• EXERCISE REQUIREMENTS
Your task is to restate word for word the line containing "IC4 pin V3: none -> 5V" and each line that follows it in the listing, and only those.

• SOURCE MATERIAL
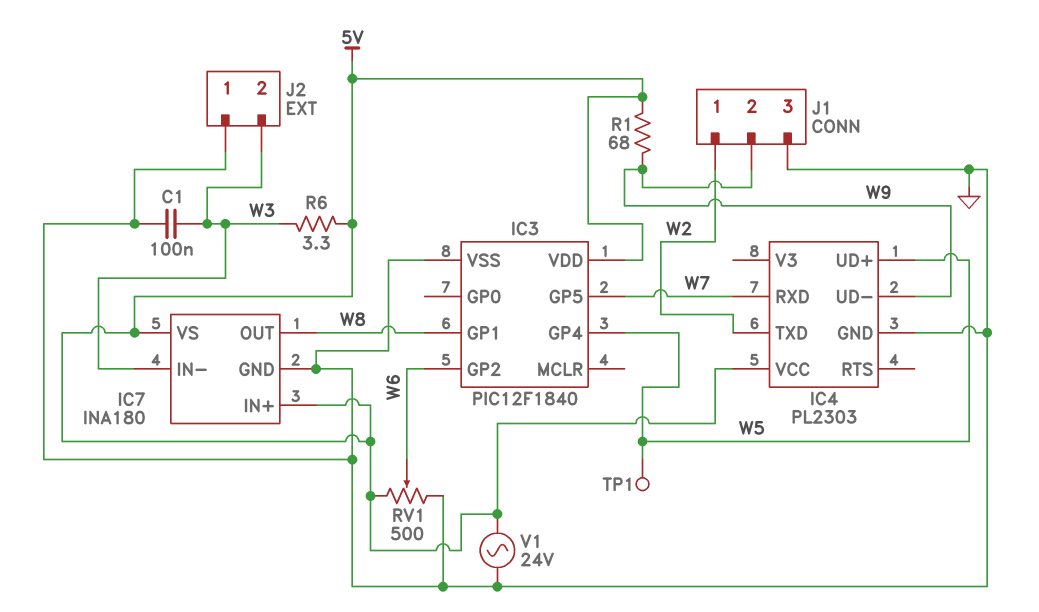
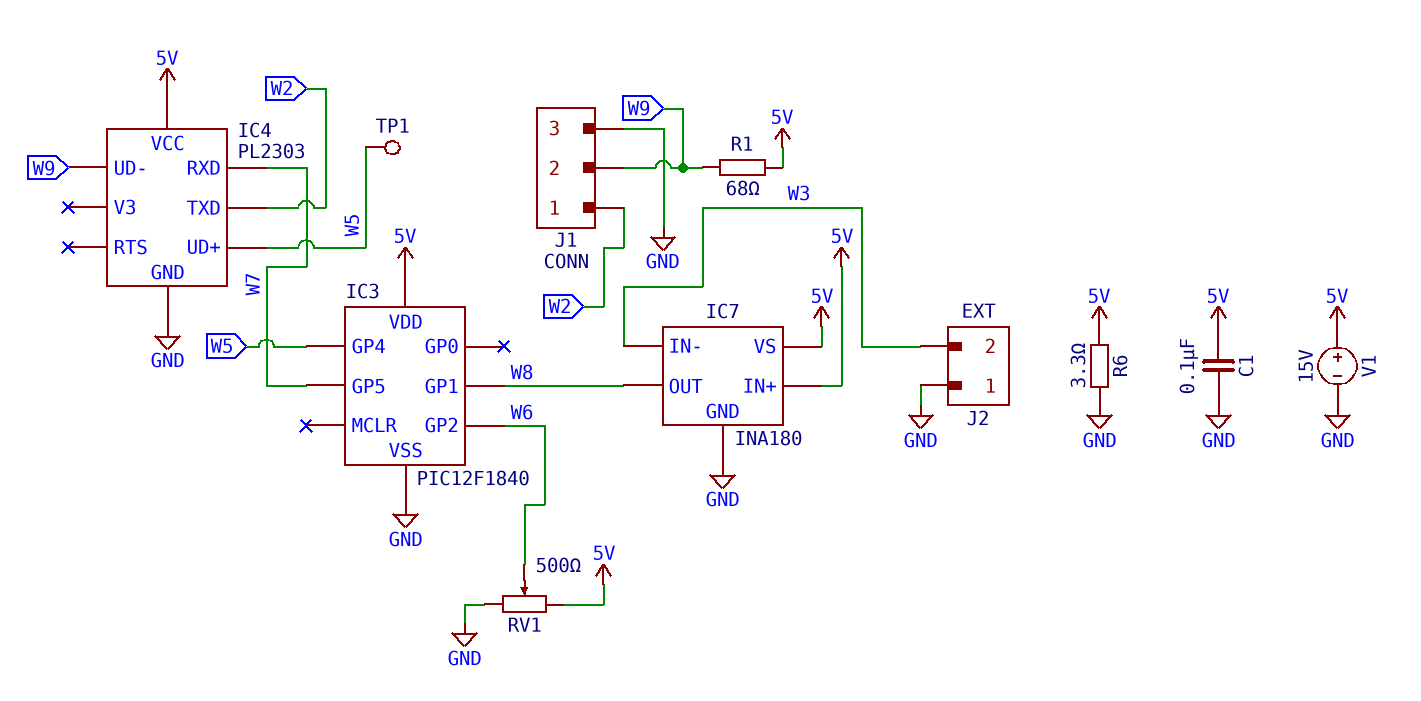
C1: 100nF (GND, W3) -> 100nF (5V, GND)
R6: 3.3 (5V, W3) -> 3.3 (5V, GND)
V1: AC 24V (5V, GND) -> 15V (plus 5V, minus GND)

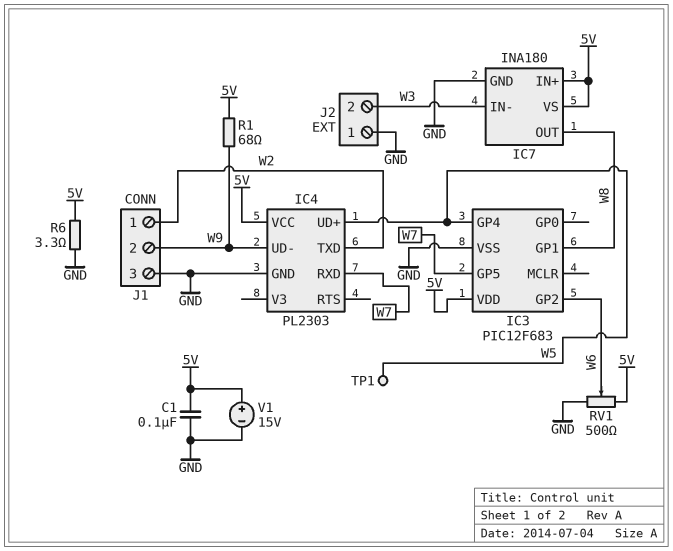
IC3: PIC12F1840 -> PIC12F683

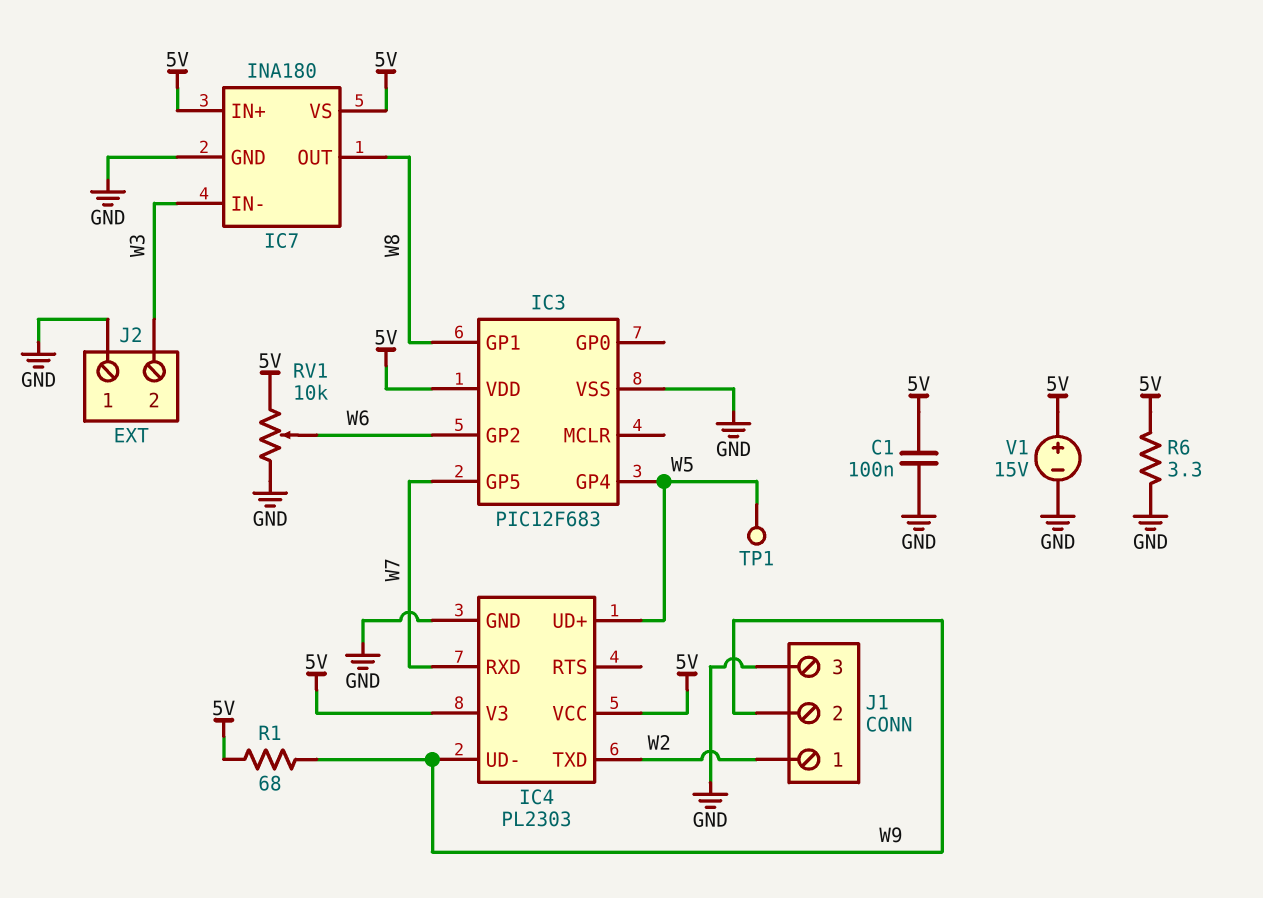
IC4 pin V3: none -> 5V
RV1: 500 (5V, GND, wiper W6) -> 10k (5V, GND, wiper W6)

• EXERCISE SOLUTION
IC4 pin V3: none -> 5V
RV1: 500 (5V, GND, wiper W6) -> 10k (5V, GND, wiper W6)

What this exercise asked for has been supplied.